**Required work**. Write the listing out again in full. Every character must match.
::::::
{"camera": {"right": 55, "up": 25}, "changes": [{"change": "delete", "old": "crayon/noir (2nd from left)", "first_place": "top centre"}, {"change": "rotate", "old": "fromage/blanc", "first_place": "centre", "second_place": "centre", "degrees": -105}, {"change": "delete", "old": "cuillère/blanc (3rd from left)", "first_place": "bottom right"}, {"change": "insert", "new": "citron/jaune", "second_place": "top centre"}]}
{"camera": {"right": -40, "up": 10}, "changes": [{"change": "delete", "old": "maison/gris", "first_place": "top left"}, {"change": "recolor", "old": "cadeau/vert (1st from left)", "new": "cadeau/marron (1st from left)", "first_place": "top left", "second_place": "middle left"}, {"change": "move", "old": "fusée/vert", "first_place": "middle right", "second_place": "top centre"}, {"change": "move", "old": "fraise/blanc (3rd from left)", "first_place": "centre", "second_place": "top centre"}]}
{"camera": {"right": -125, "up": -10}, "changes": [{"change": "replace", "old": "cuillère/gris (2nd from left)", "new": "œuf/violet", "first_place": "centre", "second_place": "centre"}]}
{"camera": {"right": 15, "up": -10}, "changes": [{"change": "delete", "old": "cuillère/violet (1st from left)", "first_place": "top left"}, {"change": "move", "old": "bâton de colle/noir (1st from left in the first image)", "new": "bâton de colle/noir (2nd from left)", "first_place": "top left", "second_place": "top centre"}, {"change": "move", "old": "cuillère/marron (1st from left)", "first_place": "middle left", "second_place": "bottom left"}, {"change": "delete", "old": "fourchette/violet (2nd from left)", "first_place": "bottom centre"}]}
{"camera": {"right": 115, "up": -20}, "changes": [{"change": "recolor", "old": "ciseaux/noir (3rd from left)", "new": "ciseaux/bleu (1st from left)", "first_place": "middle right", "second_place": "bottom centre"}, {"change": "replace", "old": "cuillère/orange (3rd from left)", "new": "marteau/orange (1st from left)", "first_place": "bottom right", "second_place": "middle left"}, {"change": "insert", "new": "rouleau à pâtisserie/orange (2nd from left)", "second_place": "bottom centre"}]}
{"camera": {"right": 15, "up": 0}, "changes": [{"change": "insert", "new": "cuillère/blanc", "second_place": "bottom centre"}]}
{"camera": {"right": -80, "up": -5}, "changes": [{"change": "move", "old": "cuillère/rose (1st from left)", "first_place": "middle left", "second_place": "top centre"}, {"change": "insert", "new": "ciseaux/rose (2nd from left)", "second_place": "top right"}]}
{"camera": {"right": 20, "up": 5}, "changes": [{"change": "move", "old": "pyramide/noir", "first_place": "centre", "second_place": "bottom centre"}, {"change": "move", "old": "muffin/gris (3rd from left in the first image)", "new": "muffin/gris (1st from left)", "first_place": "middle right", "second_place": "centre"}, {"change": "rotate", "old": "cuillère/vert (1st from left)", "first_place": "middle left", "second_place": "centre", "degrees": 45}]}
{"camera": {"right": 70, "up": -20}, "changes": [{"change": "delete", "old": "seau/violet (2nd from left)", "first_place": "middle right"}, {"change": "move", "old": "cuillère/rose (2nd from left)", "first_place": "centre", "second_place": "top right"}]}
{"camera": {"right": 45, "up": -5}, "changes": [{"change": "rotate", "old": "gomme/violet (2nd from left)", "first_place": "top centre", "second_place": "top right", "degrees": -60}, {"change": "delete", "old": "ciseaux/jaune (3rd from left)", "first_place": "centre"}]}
::::::
**Output for this exercise**.
{"camera": {"right": 55, "up": 25}, "changes": [{"change": "delete", "old": "crayon/noir (2nd from left)", "first_place": "top centre"}, {"change": "rotate", "old": "fromage/blanc", "first_place": "centre", "second_place": "centre", "degrees": -105}, {"change": "delete", "old": "cuillère/blanc (3rd from left)", "first_place": "bottom right"}, {"change": "insert", "new": "citron/jaune", "second_place": "top centre"}]}
{"camera": {"right": -40, "up": 10}, "changes": [{"change": "delete", "old": "maison/gris", "first_place": "top left"}, {"change": "recolor", "old": "cadeau/vert (1st from left)", "new": "cadeau/marron (1st from left)", "first_place": "top left", "second_place": "middle left"}, {"change": "move", "old": "fusée/vert", "first_place": "middle right", "second_place": "top centre"}, {"change": "move", "old": "fraise/blanc (3rd from left)", "first_place": "centre", "second_place": "top centre"}]}
{"camera": {"right": -125, "up": -10}, "changes": [{"change": "replace", "old": "cuillère/gris (2nd from left)", "new": "œuf/violet", "first_place": "centre", "second_place": "centre"}]}
{"camera": {"right": 15, "up": -10}, "changes": [{"change": "delete", "old": "cuillère/violet (1st from left)", "first_place": "top left"}, {"change": "move", "old": "bâton de colle/noir (1st from left in the first image)", "new": "bâton de colle/noir (2nd from left)", "first_place": "top left", "second_place": "top centre"}, {"change": "move", "old": "cuillère/marron (1st from left)", "first_place": "middle left", "second_place": "bottom left"}, {"change": "delete", "old": "fourchette/violet (2nd from left)", "first_place": "bottom centre"}]}
{"camera": {"right": 115, "up": -20}, "changes": [{"change": "recolor", "old": "ciseaux/noir (3rd from left)", "new": "ciseaux/bleu (1st from left)", "first_place": "middle right", "second_place": "bottom centre"}, {"change": "replace", "old": "cuillère/orange (3rd from left)", "new": "marteau/orange (1st from left)", "first_place": "bottom right", "second_place": "middle left"}, {"change": "insert", "new": "rouleau à pâtisserie/orange (2nd from left)", "second_place": "bottom centre"}]}
{"camera": {"right": 15, "up": 0}, "changes": [{"change": "insert", "new": "cuillère/blanc", "second_place": "bottom centre"}]}
{"camera": {"right": -80, "up": -5}, "changes": [{"change": "move", "old": "cuillère/rose (1st from left)", "first_place": "middle left", "second_place": "top centre"}, {"change": "insert", "new": "ciseaux/rose (2nd from left)", "second_place": "top right"}]}
{"camera": {"right": 20, "up": 5}, "changes": [{"change": "move", "old": "pyramide/noir", "first_place": "centre", "second_place": "bottom centre"}, {"change": "move", "old": "muffin/gris (3rd from left in the first image)", "new": "muffin/gris (1st from left)", "first_place": "middle right", "second_place": "centre"}, {"change": "rotate", "old": "cuillère/vert (1st from left)", "first_place": "middle left", "second_place": "centre", "degrees": 45}]}
{"camera": {"right": 70, "up": -20}, "changes": [{"change": "delete", "old": "seau/violet (2nd from left)", "first_place": "middle right"}, {"change": "move", "old": "cuillère/rose (2nd from left)", "first_place": "centre", "second_place": "top right"}]}
{"camera": {"right": 45, "up": -5}, "changes": [{"change": "rotate", "old": "gomme/violet (2nd from left)", "first_place": "top centre", "second_place": "top right", "degrees": -60}, {"change": "delete", "old": "ciseaux/jaune (3rd from left)", "first_place": "centre"}]}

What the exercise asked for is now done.